DATASET RECORDS START

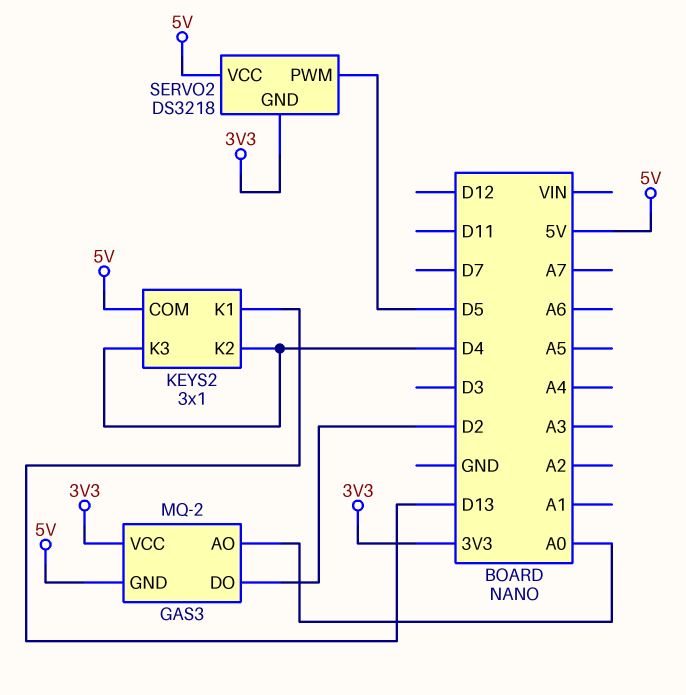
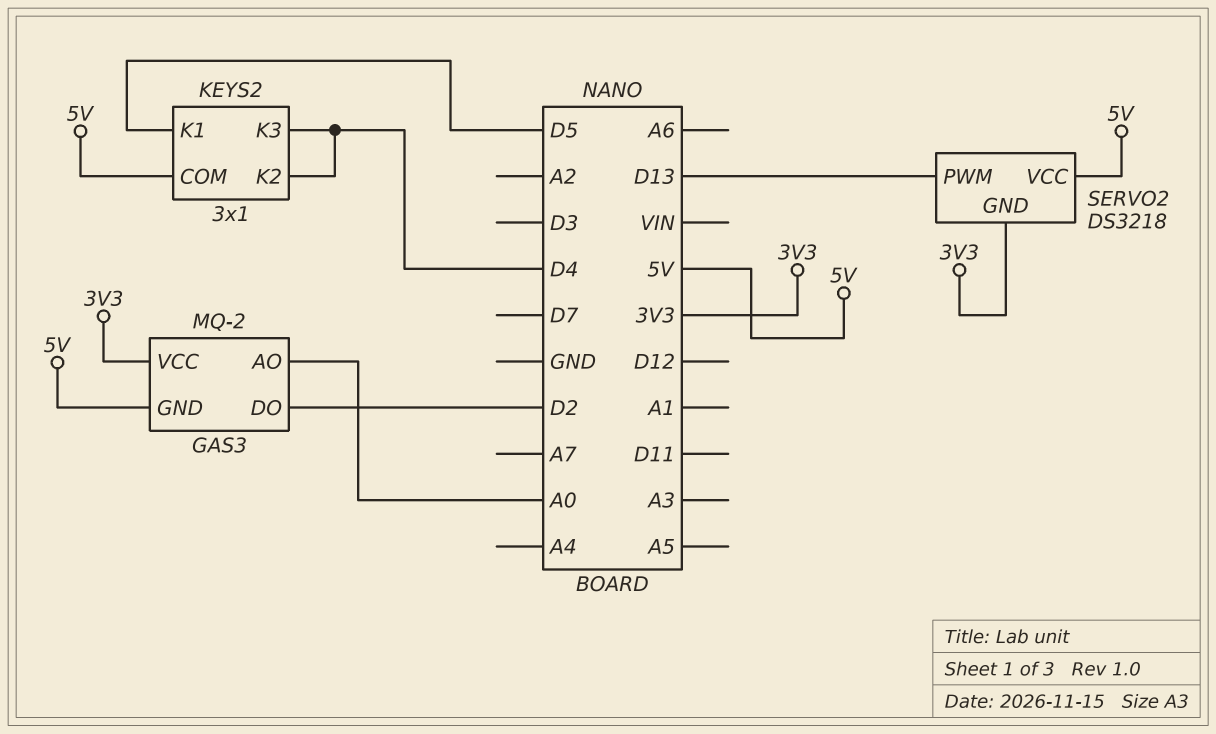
KEYS2 pin K1: D13 -> D5
SERVO2 pin PWM: D5 -> D13

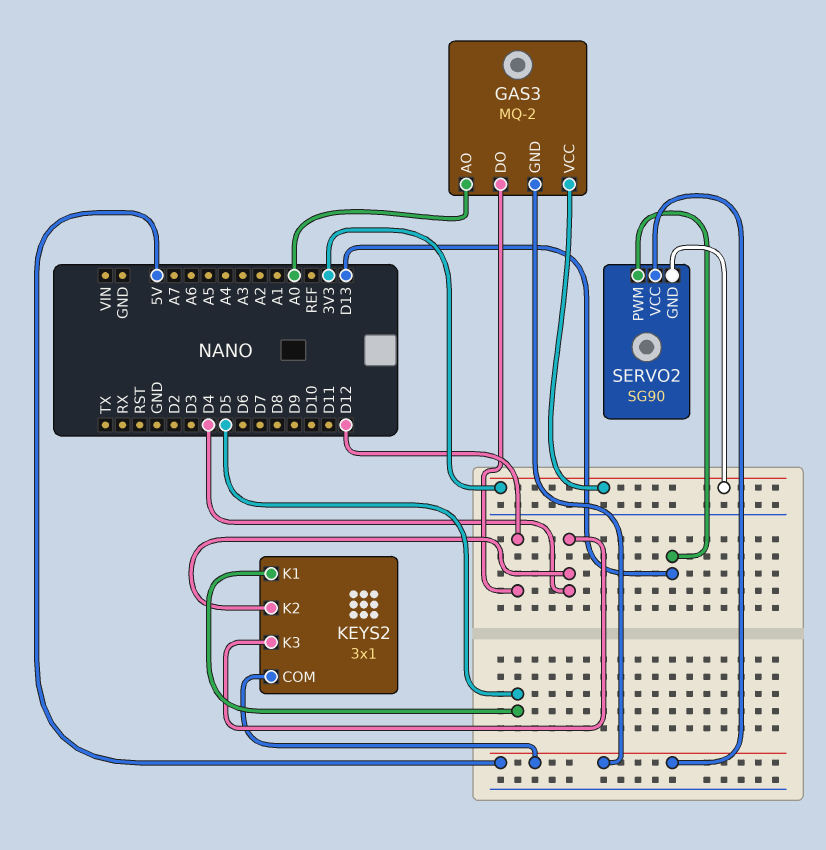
GAS3 pin DO: D2 -> D12
SERVO2: DS3218 -> SG90

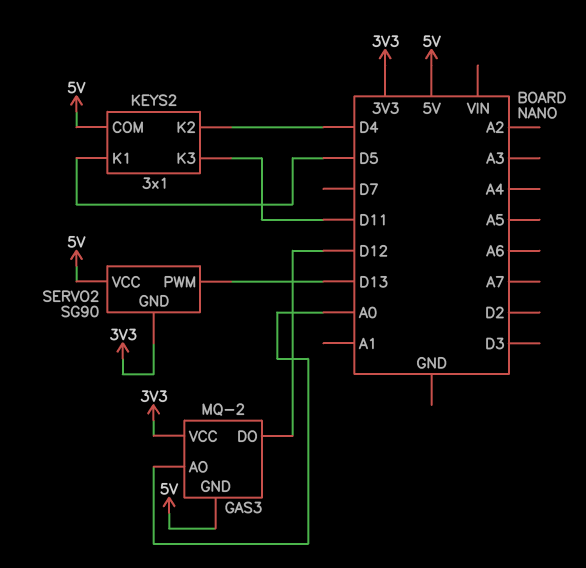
KEYS2 pin K3: D4 -> D11

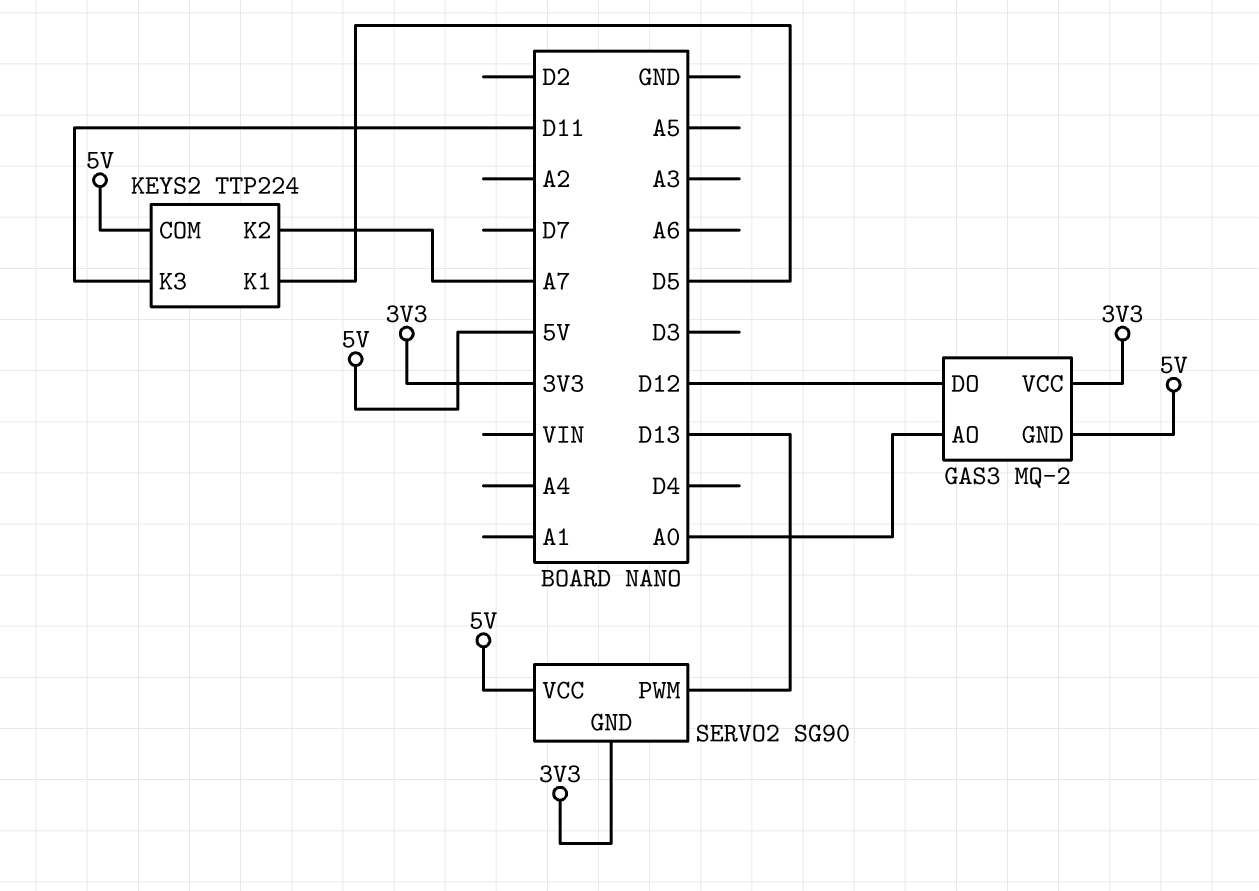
KEYS2: 3x1 -> TTP224
KEYS2 pin K2: D4 -> A7

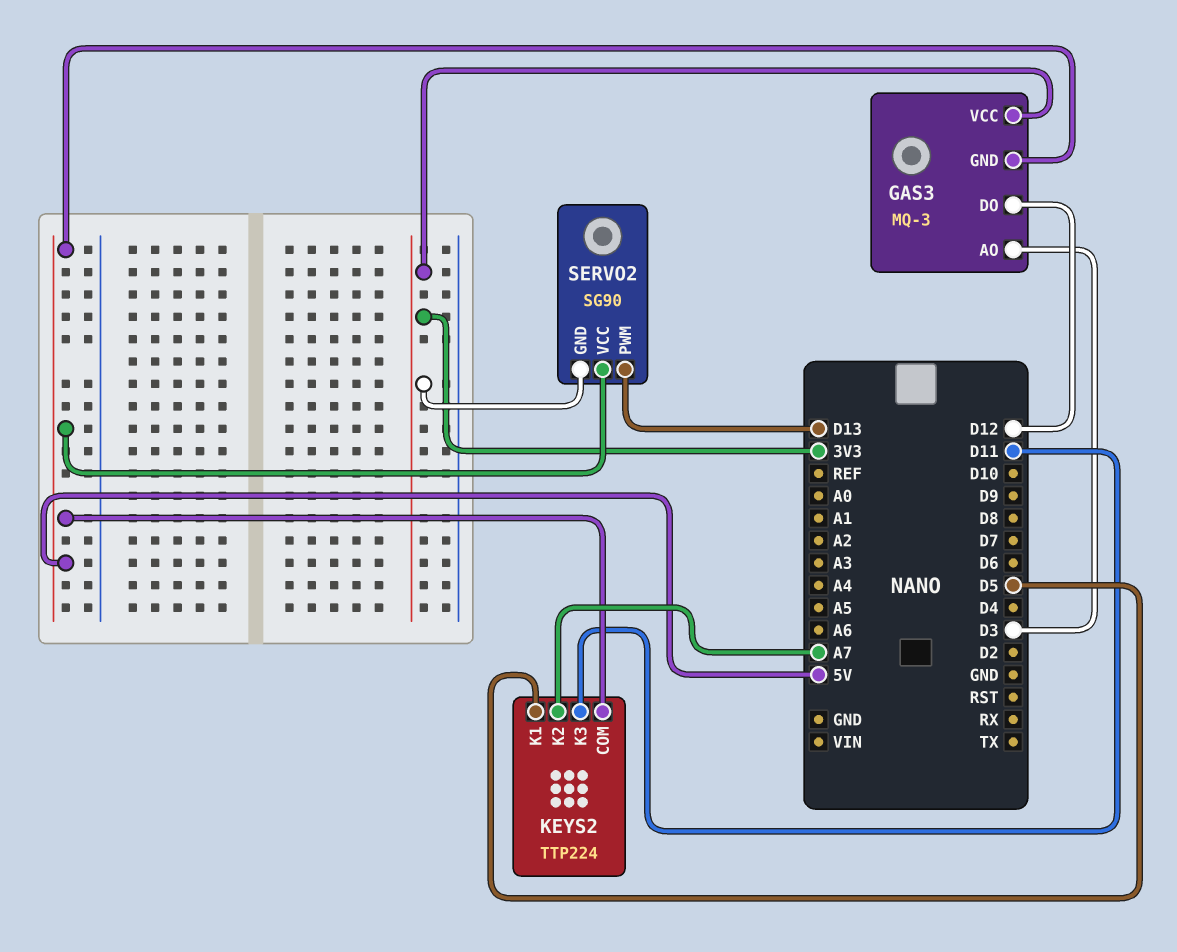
GAS3: MQ-2 -> MQ-3
GAS3 pin AO: A0 -> D3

DATASET RECORDS END

- [PROBLEM TO WORK ON]
Go back to the line containing "GAS3 pin DO: D2 -> D12" and output it and every line after it through the end of the records, exactly, but not the pictures.

- [SOLVED PROBLEM]
GAS3 pin DO: D2 -> D12
SERVO2: DS3218 -> SG90

KEYS2 pin K3: D4 -> D11

KEYS2: 3x1 -> TTP224
KEYS2 pin K2: D4 -> A7

GAS3: MQ-2 -> MQ-3
GAS3 pin AO: A0 -> D3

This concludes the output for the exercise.